─── Records supplied ───
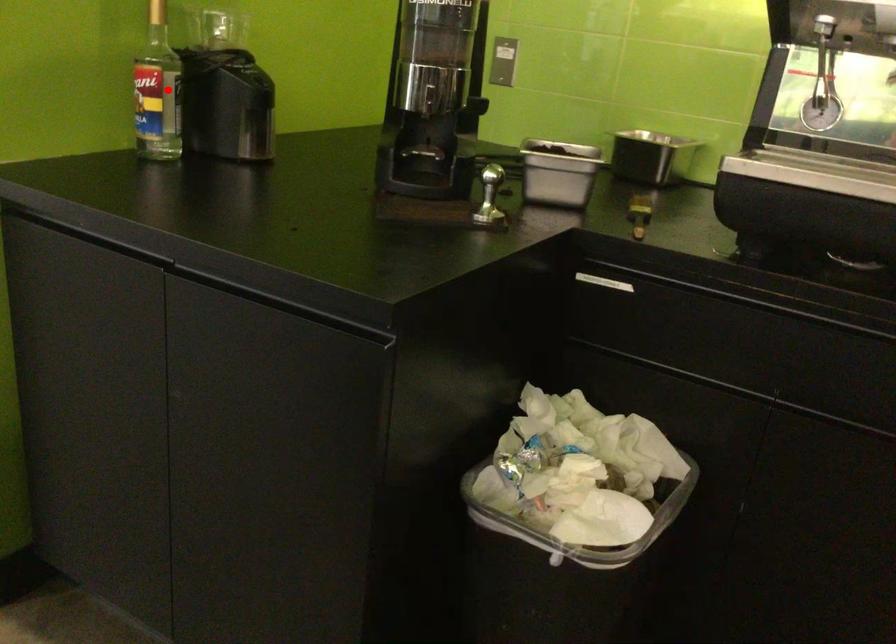
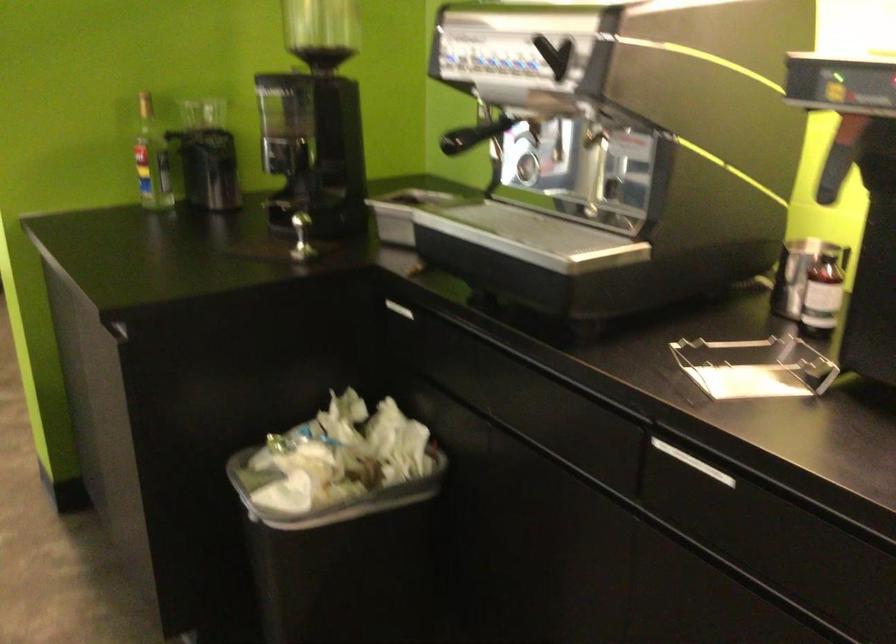
Question: I am providing you with two images of the same scene from different viewpoints. Given a red point in image1, look at the same physical point in image2. Is it:

Choices:
 (A) Closer to the viewpoint
 (B) Farther from the viewpoint

Answer: (B)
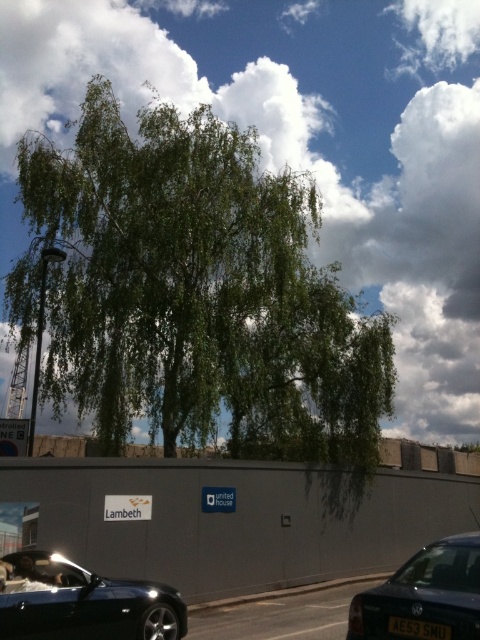
Does green leafy tree at center have a lesser height compared to shiny black car at lower left?

No, green leafy tree at center is not shorter than shiny black car at lower left.

Which is below, green leafy tree at center or shiny black car at lower left?

shiny black car at lower left is below.

Locate an element on the screen. green leafy tree at center is located at coordinates (199, 292).

The height and width of the screenshot is (640, 480). Identify the location of shiny black car at lower left. (84, 602).

Which is behind, point (37, 582) or point (454, 577)?

The point (37, 582) is more distant.

You are a GUI agent. You are given a task and a screenshot of the screen. Output one action in this format:
    pyautogui.click(x=<x>, y=<y>)
    Task: Click on the shiny black car at lower left
    Image resolution: width=480 pixels, height=640 pixels.
    Given the screenshot: What is the action you would take?
    pyautogui.click(x=84, y=602)

At what (x,y) coordinates should I click in order to perform the action: click on shiny black car at lower left. Please return your answer as a coordinate pair (x, y). This screenshot has height=640, width=480. Looking at the image, I should click on point(84,602).

Does shiny black car at lower left have a lesser height compared to black plastic license plate at center?

Incorrect, shiny black car at lower left's height does not fall short of black plastic license plate at center's.

How distant is shiny black car at lower left from black plastic license plate at center?

shiny black car at lower left and black plastic license plate at center are 3.42 meters apart from each other.

I want to click on shiny black car at lower left, so click(84, 602).

This screenshot has width=480, height=640. What are the coordinates of `shiny black car at lower left` in the screenshot? It's located at (84, 602).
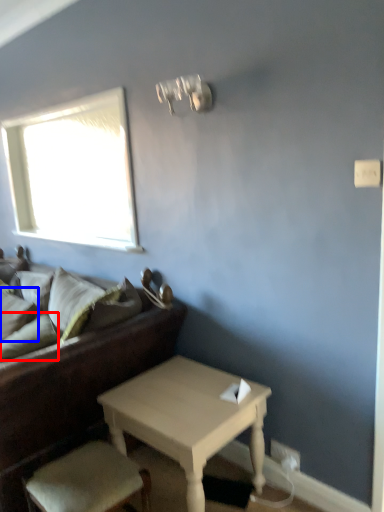
Question: Among these objects, which one is nearest to the camera, pillow (highlighted by a red box) or pillow (highlighted by a blue box)?

Choices:
 (A) pillow
 (B) pillow

Answer: (A)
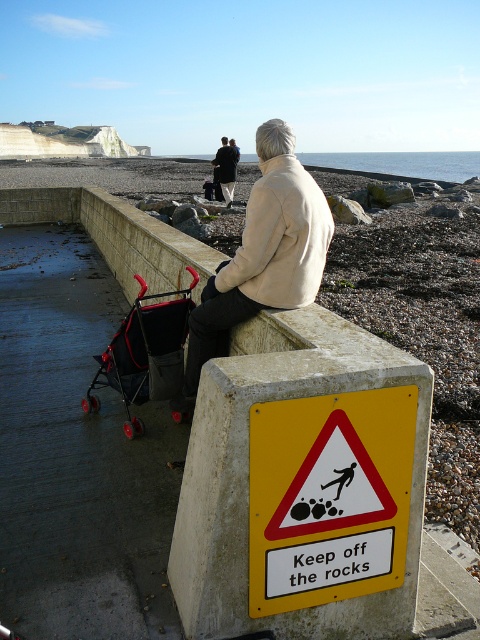
You are standing at the point marked by coordinates point [314,557] and want to take a photo of the scene. If your camera can capture a clear image up to 2 meters away, will you be able to capture the entire scene from your current position?

The distance between point [314,557] and the camera is 1.98 meters, which is within the camera range of 2 meters. Therefore, you can capture the entire scene from your current position.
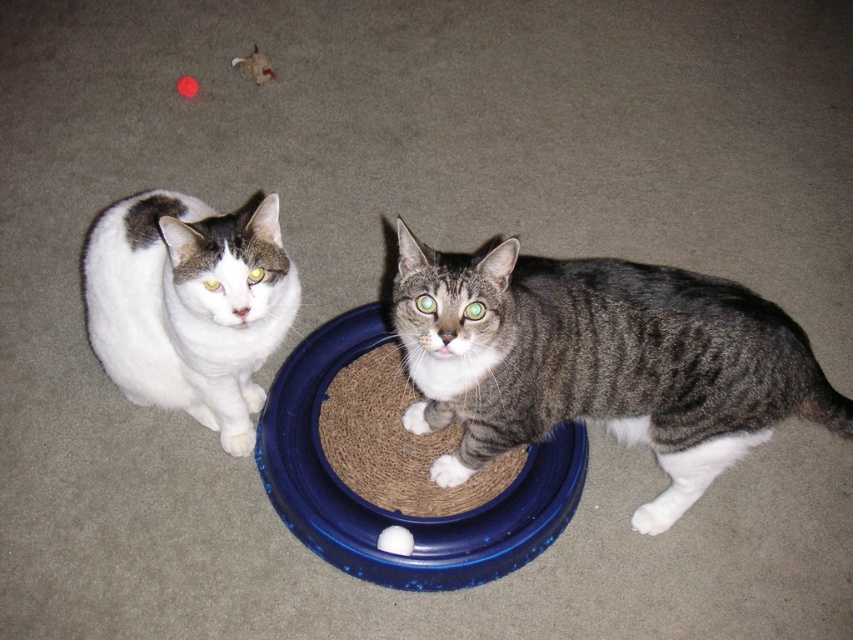
Which is more to the right, gray tabby cat at center or white fur cat at left?

gray tabby cat at center

Does gray tabby cat at center lie behind white fur cat at left?

No, gray tabby cat at center is in front of white fur cat at left.

Is point (529, 417) positioned behind point (258, 227)?

Yes, it is behind point (258, 227).

I want to click on gray tabby cat at center, so click(601, 362).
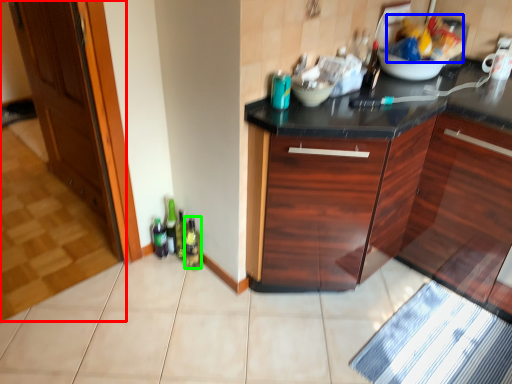
Question: Based on their relative distances, which object is farther from door (highlighted by a red box)? Choose from food (highlighted by a blue box) and bottle (highlighted by a green box).

Choices:
 (A) food
 (B) bottle

Answer: (A)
───
#### What is expected
Please recast the listing above as a Markdown table with the columns "Row" and "Text": number each line in the Row column and put the line itself in the Text column. Skip the blank lines and leave the pictures out.

#### Solution to the problem
| Row | Text |
|---|---|
| 1 | Question: I am providing you with two images of the same scene from different viewpoints. Given a red point in image1, look at the same physical point in image2. Is it: |
| 2 | Choices: |
| 3 |  (A) Closer to the viewpoint |
| 4 |  (B) Farther from the viewpoint |
| 5 | Answer: (B) |
| 6 | Does green leafy tree at center have a lesser height compared to shiny black car at lower left? |
| 7 | No, green leafy tree at center is not shorter than shiny black car at lower left. |
| 8 | Which is below, green leafy tree at center or shiny black car at lower left? |
| 9 | shiny black car at lower left is below. |
| 10 | Locate an element on the screen. green leafy tree at center is located at coordinates (199, 292). |
| 11 | The height and width of the screenshot is (640, 480). Identify the location of shiny black car at lower left. (84, 602). |
| 12 | Which is behind, point (37, 582) or point (454, 577)? |
| 13 | The point (37, 582) is more distant. |
| 14 | You are a GUI agent. You are given a task and a screenshot of the screen. Output one action in this format: |
| 15 |     pyautogui.click(x=<x>, y=<y>) |
| 16 |     Task: Click on the shiny black car at lower left |
| 17 |     Image resolution: width=480 pixels, height=640 pixels. |
| 18 |     Given the screenshot: What is the action you would take? |
| 19 |     pyautogui.click(x=84, y=602) |
| 20 | At what (x,y) coordinates should I click in order to perform the action: click on shiny black car at lower left. Please return your answer as a coordinate pair (x, y). This screenshot has height=640, width=480. Looking at the image, I should click on point(84,602). |
| 21 | Does shiny black car at lower left have a lesser height compared to black plastic license plate at center? |
| 22 | Incorrect, shiny black car at lower left's height does not fall short of black plastic license plate at center's. |
| 23 | How distant is shiny black car at lower left from black plastic license plate at center? |
| 24 | shiny black car at lower left and black plastic license plate at center are 3.42 meters apart from each other. |
| 25 | I want to click on shiny black car at lower left, so click(84, 602). |
| 26 | This screenshot has width=480, height=640. What are the coordinates of `shiny black car at lower left` in the screenshot? It's located at (84, 602). |
| 27 | Question: Among these objects, which one is nearest to the camera, pillow (highlighted by a red box) or pillow (highlighted by a blue box)? |
| 28 | Choices: |
| 29 |  (A) pillow |
| 30 |  (B) pillow |
| 31 | Answer: (A) |
| 32 | You are standing at the point marked by coordinates point [314,557] and want to take a photo of the scene. If your camera can capture a clear image up to 2 meters away, will you be able to capture the entire scene from your current position? |
| 33 | The distance between point [314,557] and the camera is 1.98 meters, which is within the camera range of 2 meters. Therefore, you can capture the entire scene from your current position. |
| 34 | Which is more to the right, gray tabby cat at center or white fur cat at left? |
| 35 | gray tabby cat at center |
| 36 | Does gray tabby cat at center lie behind white fur cat at left? |
| 37 | No, gray tabby cat at center is in front of white fur cat at left. |
| 38 | Is point (529, 417) positioned behind point (258, 227)? |
| 39 | Yes, it is behind point (258, 227). |
| 40 | I want to click on gray tabby cat at center, so click(601, 362). |
| 41 | Question: Based on their relative distances, which object is farther from door (highlighted by a red box)? Choose from food (highlighted by a blue box) and bottle (highlighted by a green box). |
| 42 | Choices: |
| 43 |  (A) food |
| 44 |  (B) bottle |
| 45 | Answer: (A) |